**ASSIGNMENT:**
Reprint all of the data below exactly as shown and skip every image.

**EXERCISE DATA:**
__________
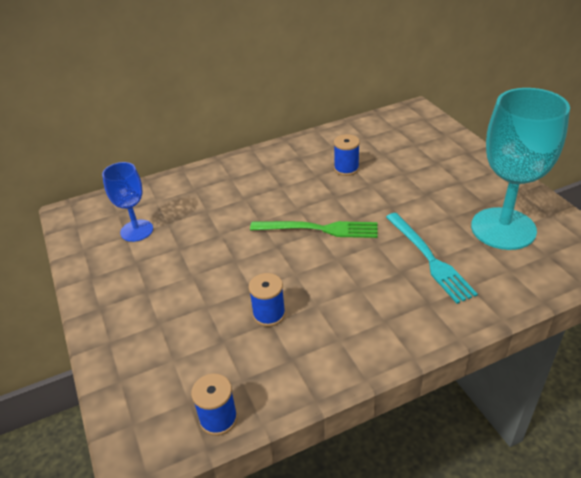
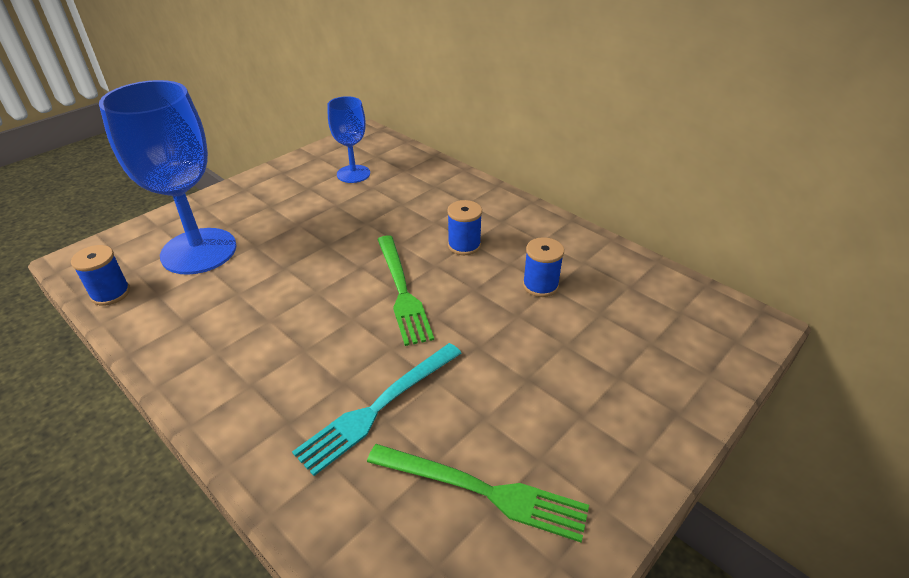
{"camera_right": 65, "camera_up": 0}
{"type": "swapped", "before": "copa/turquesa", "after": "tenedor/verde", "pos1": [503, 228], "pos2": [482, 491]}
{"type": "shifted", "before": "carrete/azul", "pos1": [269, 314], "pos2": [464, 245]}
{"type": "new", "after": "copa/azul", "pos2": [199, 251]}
__________
**REPLY:**
{"camera_right": 65, "camera_up": 0}
{"type": "swapped", "before": "copa/turquesa", "after": "tenedor/verde", "pos1": [503, 228], "pos2": [482, 491]}
{"type": "shifted", "before": "carrete/azul", "pos1": [269, 314], "pos2": [464, 245]}
{"type": "new", "after": "copa/azul", "pos2": [199, 251]}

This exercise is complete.